Copy every item below word for word, keeping each line as it stands.

<<<<

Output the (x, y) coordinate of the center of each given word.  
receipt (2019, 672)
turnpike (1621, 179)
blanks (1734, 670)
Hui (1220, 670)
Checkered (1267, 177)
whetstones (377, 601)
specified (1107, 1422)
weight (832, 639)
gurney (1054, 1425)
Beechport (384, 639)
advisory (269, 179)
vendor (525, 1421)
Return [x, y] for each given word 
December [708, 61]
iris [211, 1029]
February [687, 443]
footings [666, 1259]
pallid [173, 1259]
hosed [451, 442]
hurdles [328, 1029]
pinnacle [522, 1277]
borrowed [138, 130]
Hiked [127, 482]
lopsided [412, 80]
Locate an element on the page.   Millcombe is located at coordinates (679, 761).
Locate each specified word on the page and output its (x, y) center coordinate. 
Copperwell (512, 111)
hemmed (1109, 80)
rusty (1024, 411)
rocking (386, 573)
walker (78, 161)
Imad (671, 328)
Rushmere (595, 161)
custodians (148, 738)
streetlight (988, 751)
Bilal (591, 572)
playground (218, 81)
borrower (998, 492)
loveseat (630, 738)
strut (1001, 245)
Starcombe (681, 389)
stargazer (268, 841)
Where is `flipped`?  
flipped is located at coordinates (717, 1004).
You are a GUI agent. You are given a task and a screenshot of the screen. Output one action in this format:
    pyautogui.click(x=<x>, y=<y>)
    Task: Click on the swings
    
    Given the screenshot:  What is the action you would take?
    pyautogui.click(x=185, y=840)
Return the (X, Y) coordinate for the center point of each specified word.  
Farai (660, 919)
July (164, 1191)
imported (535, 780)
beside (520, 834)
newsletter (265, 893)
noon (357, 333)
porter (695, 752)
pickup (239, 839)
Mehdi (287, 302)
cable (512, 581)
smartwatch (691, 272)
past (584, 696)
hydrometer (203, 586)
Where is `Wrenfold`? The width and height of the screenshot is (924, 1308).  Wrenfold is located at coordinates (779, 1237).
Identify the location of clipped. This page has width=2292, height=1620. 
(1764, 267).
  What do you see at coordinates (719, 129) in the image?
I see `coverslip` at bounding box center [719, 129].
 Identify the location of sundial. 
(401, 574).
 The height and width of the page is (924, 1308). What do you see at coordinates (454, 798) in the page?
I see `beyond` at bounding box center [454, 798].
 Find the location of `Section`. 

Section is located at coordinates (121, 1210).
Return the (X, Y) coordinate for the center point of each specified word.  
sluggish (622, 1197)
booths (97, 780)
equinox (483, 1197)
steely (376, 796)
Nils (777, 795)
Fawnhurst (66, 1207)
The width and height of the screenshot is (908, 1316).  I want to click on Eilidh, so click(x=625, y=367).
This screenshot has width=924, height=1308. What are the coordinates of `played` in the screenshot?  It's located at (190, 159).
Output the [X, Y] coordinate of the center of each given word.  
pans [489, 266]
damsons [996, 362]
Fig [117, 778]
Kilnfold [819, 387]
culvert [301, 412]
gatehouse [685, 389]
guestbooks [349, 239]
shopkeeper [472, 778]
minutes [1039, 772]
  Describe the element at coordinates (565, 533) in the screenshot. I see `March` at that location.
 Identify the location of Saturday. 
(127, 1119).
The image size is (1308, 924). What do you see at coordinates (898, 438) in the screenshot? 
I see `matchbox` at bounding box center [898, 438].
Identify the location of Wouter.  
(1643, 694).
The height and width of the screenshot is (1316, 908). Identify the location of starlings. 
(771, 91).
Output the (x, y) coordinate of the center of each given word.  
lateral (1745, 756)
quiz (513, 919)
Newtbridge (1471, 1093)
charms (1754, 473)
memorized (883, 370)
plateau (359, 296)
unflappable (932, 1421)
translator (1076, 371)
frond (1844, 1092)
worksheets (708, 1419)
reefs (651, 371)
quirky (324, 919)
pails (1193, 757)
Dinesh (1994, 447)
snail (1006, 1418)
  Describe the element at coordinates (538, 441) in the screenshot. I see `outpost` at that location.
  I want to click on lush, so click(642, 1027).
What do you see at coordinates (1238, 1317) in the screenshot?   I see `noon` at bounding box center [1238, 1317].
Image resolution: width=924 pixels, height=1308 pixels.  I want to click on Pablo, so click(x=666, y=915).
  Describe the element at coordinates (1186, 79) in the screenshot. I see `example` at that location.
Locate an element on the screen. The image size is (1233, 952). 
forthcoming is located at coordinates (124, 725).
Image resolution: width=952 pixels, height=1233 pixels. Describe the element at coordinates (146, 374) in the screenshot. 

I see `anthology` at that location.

>>>>

* _Exercise output_
Output the (x, y) coordinate of the center of each given word.  
receipt (2019, 672)
turnpike (1621, 179)
blanks (1734, 670)
Hui (1220, 670)
Checkered (1267, 177)
whetstones (377, 601)
specified (1107, 1422)
weight (832, 639)
gurney (1054, 1425)
Beechport (384, 639)
advisory (269, 179)
vendor (525, 1421)
Return [x, y] for each given word 
December [708, 61]
iris [211, 1029]
February [687, 443]
footings [666, 1259]
pallid [173, 1259]
hosed [451, 442]
hurdles [328, 1029]
pinnacle [522, 1277]
borrowed [138, 130]
Hiked [127, 482]
lopsided [412, 80]
Locate an element on the page.   Millcombe is located at coordinates (679, 761).
Locate each specified word on the page and output its (x, y) center coordinate. 
Copperwell (512, 111)
hemmed (1109, 80)
rusty (1024, 411)
rocking (386, 573)
walker (78, 161)
Imad (671, 328)
Rushmere (595, 161)
custodians (148, 738)
streetlight (988, 751)
Bilal (591, 572)
playground (218, 81)
borrower (998, 492)
loveseat (630, 738)
strut (1001, 245)
Starcombe (681, 389)
stargazer (268, 841)
Where is `flipped`?  
flipped is located at coordinates (717, 1004).
You are a GUI agent. You are given a task and a screenshot of the screen. Output one action in this format:
    pyautogui.click(x=<x>, y=<y>)
    Task: Click on the swings
    
    Given the screenshot:  What is the action you would take?
    pyautogui.click(x=185, y=840)
Return the (X, Y) coordinate for the center point of each specified word.  
Farai (660, 919)
July (164, 1191)
imported (535, 780)
beside (520, 834)
newsletter (265, 893)
noon (357, 333)
porter (695, 752)
pickup (239, 839)
Mehdi (287, 302)
cable (512, 581)
smartwatch (691, 272)
past (584, 696)
hydrometer (203, 586)
Where is `Wrenfold`? The width and height of the screenshot is (924, 1308).  Wrenfold is located at coordinates (779, 1237).
Identify the location of clipped. This page has width=2292, height=1620. 
(1764, 267).
  What do you see at coordinates (719, 129) in the image?
I see `coverslip` at bounding box center [719, 129].
 Identify the location of sundial. 
(401, 574).
 The height and width of the page is (924, 1308). What do you see at coordinates (454, 798) in the page?
I see `beyond` at bounding box center [454, 798].
 Find the location of `Section`. 

Section is located at coordinates (121, 1210).
Return the (X, Y) coordinate for the center point of each specified word.  
sluggish (622, 1197)
booths (97, 780)
equinox (483, 1197)
steely (376, 796)
Nils (777, 795)
Fawnhurst (66, 1207)
The width and height of the screenshot is (908, 1316).  I want to click on Eilidh, so click(x=625, y=367).
This screenshot has width=924, height=1308. What are the coordinates of `played` in the screenshot?  It's located at (190, 159).
Output the [X, Y] coordinate of the center of each given word.  
pans [489, 266]
damsons [996, 362]
Fig [117, 778]
Kilnfold [819, 387]
culvert [301, 412]
gatehouse [685, 389]
guestbooks [349, 239]
shopkeeper [472, 778]
minutes [1039, 772]
  Describe the element at coordinates (565, 533) in the screenshot. I see `March` at that location.
 Identify the location of Saturday. 
(127, 1119).
The image size is (1308, 924). What do you see at coordinates (898, 438) in the screenshot? 
I see `matchbox` at bounding box center [898, 438].
Identify the location of Wouter.  
(1643, 694).
The height and width of the screenshot is (1316, 908). Identify the location of starlings. 
(771, 91).
Output the (x, y) coordinate of the center of each given word.  
lateral (1745, 756)
quiz (513, 919)
Newtbridge (1471, 1093)
charms (1754, 473)
memorized (883, 370)
plateau (359, 296)
unflappable (932, 1421)
translator (1076, 371)
frond (1844, 1092)
worksheets (708, 1419)
reefs (651, 371)
quirky (324, 919)
pails (1193, 757)
Dinesh (1994, 447)
snail (1006, 1418)
  Describe the element at coordinates (538, 441) in the screenshot. I see `outpost` at that location.
  I want to click on lush, so click(642, 1027).
What do you see at coordinates (1238, 1317) in the screenshot?   I see `noon` at bounding box center [1238, 1317].
Image resolution: width=924 pixels, height=1308 pixels.  I want to click on Pablo, so click(x=666, y=915).
  Describe the element at coordinates (1186, 79) in the screenshot. I see `example` at that location.
Locate an element on the screen. The image size is (1233, 952). 
forthcoming is located at coordinates (124, 725).
Image resolution: width=952 pixels, height=1233 pixels. Describe the element at coordinates (146, 374) in the screenshot. 

I see `anthology` at that location.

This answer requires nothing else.